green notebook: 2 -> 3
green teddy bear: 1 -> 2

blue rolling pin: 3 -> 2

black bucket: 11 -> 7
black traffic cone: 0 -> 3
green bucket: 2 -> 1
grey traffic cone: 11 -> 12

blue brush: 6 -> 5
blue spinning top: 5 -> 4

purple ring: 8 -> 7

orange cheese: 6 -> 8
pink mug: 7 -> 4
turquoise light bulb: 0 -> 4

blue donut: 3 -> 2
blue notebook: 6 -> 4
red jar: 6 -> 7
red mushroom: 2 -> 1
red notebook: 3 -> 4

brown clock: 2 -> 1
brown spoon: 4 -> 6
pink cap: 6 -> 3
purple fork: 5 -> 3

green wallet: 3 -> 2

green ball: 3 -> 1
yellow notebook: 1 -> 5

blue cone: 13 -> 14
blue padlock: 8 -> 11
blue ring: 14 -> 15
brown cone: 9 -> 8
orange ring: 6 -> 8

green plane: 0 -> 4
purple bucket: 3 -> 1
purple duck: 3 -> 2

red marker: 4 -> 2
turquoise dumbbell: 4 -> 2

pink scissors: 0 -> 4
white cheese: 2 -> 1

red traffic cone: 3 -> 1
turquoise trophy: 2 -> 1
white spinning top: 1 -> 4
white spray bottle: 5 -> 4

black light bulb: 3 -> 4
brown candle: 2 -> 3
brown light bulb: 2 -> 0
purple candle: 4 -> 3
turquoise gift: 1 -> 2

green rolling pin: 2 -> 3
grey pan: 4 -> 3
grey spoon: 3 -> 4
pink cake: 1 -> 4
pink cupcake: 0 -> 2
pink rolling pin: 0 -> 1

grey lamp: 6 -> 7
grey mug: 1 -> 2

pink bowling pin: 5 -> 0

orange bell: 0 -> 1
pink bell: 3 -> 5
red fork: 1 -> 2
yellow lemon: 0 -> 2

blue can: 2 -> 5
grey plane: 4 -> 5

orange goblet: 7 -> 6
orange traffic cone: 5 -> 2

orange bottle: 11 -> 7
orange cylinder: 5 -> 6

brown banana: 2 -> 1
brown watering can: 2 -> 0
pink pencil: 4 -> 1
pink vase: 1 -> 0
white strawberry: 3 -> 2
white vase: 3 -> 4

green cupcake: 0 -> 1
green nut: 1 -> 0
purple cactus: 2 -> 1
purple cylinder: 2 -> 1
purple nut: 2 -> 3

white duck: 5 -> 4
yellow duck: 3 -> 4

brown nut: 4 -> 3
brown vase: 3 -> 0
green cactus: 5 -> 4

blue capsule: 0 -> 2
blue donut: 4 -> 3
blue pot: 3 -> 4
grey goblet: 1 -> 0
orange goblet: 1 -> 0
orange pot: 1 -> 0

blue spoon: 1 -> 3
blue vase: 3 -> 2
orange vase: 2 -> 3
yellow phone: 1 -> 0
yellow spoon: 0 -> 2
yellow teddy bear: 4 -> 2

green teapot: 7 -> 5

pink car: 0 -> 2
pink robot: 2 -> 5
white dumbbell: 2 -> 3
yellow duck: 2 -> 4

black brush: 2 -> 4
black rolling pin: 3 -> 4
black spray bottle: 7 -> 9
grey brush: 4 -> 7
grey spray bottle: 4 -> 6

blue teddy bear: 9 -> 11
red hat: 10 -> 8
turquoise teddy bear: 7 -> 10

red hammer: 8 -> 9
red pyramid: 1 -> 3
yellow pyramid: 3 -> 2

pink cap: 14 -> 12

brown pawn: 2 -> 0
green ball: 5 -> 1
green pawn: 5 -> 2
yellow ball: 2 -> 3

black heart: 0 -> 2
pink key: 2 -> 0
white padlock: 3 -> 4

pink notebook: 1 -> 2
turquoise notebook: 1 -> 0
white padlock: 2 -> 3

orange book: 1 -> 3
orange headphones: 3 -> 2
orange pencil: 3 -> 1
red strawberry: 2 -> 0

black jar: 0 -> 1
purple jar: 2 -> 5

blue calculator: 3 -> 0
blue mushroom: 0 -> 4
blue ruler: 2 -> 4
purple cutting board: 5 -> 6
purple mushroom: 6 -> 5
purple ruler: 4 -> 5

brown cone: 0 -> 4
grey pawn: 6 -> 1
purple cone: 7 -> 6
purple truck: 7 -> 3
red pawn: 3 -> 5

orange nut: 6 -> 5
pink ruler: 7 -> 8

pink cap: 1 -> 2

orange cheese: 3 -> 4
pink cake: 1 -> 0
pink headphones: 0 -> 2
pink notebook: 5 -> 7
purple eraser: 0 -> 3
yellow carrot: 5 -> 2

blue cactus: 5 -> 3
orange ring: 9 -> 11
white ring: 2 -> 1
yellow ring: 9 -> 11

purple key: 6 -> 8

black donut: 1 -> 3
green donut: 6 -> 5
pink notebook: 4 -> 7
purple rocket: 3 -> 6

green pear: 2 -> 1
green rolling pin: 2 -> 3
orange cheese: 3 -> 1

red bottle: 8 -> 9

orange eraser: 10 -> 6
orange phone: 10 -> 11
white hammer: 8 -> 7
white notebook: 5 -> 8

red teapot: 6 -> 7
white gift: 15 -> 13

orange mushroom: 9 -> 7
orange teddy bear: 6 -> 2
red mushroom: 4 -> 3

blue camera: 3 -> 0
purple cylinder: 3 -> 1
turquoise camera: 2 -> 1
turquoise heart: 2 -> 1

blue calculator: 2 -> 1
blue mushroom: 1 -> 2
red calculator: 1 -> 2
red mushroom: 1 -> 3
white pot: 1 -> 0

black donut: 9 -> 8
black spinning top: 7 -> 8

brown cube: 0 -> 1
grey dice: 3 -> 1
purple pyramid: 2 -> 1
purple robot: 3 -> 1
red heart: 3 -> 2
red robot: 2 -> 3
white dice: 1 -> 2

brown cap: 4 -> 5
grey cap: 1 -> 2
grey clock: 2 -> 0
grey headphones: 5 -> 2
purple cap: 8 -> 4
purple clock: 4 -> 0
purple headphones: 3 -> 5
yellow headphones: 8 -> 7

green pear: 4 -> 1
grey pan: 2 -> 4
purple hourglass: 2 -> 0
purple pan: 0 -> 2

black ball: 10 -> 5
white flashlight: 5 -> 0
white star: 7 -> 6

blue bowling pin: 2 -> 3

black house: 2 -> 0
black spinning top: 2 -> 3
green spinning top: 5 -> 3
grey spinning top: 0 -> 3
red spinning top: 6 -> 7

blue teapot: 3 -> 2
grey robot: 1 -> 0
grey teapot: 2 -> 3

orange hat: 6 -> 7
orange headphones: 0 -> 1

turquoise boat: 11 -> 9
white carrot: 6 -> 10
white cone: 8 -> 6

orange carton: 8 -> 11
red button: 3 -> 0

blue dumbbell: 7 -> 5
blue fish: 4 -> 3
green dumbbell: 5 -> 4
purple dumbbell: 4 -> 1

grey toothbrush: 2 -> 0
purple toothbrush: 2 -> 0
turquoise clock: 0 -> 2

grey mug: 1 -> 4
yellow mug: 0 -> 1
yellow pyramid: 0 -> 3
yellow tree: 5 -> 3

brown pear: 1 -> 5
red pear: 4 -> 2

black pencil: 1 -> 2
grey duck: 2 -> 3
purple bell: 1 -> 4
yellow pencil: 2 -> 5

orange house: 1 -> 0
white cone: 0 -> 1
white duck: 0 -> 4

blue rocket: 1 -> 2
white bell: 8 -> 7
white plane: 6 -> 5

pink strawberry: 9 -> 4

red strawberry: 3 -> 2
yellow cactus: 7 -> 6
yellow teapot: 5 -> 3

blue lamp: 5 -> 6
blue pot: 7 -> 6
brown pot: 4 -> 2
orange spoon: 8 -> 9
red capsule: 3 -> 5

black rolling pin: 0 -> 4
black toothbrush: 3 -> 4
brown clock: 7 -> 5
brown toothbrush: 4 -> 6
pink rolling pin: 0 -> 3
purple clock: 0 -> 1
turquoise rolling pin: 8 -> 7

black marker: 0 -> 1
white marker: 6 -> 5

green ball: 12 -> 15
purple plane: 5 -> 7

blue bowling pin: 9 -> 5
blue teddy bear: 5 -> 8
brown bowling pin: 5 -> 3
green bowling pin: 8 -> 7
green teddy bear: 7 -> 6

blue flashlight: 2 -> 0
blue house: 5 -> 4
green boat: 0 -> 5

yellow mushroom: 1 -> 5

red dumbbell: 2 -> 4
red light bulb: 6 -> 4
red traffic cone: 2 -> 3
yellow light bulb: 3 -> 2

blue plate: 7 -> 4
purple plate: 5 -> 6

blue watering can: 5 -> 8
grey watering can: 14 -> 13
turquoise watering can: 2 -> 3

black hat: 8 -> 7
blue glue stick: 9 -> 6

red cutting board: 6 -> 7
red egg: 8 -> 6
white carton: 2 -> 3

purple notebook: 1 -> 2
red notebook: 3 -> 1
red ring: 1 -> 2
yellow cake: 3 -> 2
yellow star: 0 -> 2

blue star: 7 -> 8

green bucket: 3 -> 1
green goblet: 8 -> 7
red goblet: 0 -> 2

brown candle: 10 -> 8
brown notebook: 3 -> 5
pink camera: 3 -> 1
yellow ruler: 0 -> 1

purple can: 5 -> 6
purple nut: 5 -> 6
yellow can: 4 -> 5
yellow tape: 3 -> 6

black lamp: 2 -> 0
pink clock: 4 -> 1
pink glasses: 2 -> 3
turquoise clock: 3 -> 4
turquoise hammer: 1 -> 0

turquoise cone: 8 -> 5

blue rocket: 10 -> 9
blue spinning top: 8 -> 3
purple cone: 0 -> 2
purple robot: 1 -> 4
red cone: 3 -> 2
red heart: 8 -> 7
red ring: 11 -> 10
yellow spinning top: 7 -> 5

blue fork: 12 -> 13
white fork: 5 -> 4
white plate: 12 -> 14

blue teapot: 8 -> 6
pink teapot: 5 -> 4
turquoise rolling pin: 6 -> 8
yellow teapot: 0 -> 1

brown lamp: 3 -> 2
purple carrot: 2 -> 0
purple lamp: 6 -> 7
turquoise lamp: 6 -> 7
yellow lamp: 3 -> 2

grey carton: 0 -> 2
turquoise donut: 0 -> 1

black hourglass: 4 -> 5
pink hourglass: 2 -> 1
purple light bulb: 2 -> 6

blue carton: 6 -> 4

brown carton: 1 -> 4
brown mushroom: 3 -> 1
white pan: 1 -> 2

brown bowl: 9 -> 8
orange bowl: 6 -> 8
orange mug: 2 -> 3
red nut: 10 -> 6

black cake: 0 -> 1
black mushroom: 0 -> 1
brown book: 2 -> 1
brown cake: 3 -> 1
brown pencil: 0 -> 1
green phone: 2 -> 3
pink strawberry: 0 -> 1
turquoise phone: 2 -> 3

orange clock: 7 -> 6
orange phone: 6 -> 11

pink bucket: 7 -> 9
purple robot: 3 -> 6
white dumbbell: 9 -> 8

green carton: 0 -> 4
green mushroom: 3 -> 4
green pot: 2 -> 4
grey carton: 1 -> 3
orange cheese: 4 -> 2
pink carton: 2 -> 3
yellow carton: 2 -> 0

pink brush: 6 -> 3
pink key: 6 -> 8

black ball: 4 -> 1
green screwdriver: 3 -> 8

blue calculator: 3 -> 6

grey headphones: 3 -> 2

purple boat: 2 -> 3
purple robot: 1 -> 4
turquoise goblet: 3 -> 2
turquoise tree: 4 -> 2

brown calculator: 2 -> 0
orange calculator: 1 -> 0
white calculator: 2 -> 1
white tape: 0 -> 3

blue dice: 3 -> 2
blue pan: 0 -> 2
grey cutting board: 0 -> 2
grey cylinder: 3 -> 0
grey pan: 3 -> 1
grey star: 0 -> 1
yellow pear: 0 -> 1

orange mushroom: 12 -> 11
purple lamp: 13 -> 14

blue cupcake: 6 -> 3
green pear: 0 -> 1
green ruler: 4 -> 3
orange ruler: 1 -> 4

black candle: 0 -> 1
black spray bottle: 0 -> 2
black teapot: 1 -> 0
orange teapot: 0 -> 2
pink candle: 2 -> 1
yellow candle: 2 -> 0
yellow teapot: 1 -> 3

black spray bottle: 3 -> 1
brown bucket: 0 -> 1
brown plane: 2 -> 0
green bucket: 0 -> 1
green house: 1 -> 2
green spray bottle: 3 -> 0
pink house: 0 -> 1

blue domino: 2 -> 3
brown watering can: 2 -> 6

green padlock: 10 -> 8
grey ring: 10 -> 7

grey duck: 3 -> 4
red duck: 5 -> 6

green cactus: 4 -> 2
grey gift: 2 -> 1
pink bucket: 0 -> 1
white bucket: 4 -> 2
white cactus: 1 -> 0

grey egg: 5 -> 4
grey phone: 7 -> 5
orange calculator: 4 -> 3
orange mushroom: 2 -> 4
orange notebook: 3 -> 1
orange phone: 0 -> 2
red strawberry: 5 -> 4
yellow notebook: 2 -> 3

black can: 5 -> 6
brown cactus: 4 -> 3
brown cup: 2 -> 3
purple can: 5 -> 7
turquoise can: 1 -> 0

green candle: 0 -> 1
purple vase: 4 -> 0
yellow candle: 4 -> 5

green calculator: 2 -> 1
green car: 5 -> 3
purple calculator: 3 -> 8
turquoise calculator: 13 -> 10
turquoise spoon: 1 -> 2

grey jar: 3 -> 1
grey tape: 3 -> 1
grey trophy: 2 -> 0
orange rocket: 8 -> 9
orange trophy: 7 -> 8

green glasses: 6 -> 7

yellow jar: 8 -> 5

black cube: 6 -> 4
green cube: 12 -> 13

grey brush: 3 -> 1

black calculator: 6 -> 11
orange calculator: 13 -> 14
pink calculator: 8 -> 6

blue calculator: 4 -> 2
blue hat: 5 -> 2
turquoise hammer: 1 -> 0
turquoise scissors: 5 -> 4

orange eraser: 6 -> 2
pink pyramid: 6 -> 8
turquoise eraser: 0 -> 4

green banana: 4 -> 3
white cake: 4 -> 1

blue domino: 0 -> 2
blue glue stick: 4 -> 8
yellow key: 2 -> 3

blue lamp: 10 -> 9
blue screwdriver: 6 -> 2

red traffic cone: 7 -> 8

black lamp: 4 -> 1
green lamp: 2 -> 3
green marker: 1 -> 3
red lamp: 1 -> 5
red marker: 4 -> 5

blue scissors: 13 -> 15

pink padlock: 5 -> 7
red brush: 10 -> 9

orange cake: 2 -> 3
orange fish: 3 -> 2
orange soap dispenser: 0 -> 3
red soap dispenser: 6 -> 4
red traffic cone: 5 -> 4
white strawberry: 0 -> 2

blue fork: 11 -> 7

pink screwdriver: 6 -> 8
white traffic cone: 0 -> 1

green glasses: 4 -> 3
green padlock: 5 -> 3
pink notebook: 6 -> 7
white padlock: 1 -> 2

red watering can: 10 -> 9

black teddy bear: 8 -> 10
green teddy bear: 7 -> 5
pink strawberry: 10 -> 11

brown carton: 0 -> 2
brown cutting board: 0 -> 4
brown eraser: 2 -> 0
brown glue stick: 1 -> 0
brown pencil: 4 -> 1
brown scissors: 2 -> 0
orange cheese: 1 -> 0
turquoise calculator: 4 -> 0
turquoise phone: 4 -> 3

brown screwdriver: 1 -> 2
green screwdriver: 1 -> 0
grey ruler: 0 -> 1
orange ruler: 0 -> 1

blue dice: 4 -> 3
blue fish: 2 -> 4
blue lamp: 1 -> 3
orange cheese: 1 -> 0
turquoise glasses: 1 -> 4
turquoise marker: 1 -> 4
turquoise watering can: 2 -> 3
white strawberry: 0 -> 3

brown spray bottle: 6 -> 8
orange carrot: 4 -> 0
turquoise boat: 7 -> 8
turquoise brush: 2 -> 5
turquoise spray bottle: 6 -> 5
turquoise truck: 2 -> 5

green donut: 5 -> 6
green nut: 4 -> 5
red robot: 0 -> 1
★ ★ ★ ★ ★
* YOUR TASK *
The lines to extract from the data above begin with the line containing "orange ruler: 1 -> 4" and end with the line containing "blue hat: 5 -> 2". Extract them exactly, including both.

* EXERCISE ANSWER *
orange ruler: 1 -> 4

black candle: 0 -> 1
black spray bottle: 0 -> 2
black teapot: 1 -> 0
orange teapot: 0 -> 2
pink candle: 2 -> 1
yellow candle: 2 -> 0
yellow teapot: 1 -> 3

black spray bottle: 3 -> 1
brown bucket: 0 -> 1
brown plane: 2 -> 0
green bucket: 0 -> 1
green house: 1 -> 2
green spray bottle: 3 -> 0
pink house: 0 -> 1

blue domino: 2 -> 3
brown watering can: 2 -> 6

green padlock: 10 -> 8
grey ring: 10 -> 7

grey duck: 3 -> 4
red duck: 5 -> 6

green cactus: 4 -> 2
grey gift: 2 -> 1
pink bucket: 0 -> 1
white bucket: 4 -> 2
white cactus: 1 -> 0

grey egg: 5 -> 4
grey phone: 7 -> 5
orange calculator: 4 -> 3
orange mushroom: 2 -> 4
orange notebook: 3 -> 1
orange phone: 0 -> 2
red strawberry: 5 -> 4
yellow notebook: 2 -> 3

black can: 5 -> 6
brown cactus: 4 -> 3
brown cup: 2 -> 3
purple can: 5 -> 7
turquoise can: 1 -> 0

green candle: 0 -> 1
purple vase: 4 -> 0
yellow candle: 4 -> 5

green calculator: 2 -> 1
green car: 5 -> 3
purple calculator: 3 -> 8
turquoise calculator: 13 -> 10
turquoise spoon: 1 -> 2

grey jar: 3 -> 1
grey tape: 3 -> 1
grey trophy: 2 -> 0
orange rocket: 8 -> 9
orange trophy: 7 -> 8

green glasses: 6 -> 7

yellow jar: 8 -> 5

black cube: 6 -> 4
green cube: 12 -> 13

grey brush: 3 -> 1

black calculator: 6 -> 11
orange calculator: 13 -> 14
pink calculator: 8 -> 6

blue calculator: 4 -> 2
blue hat: 5 -> 2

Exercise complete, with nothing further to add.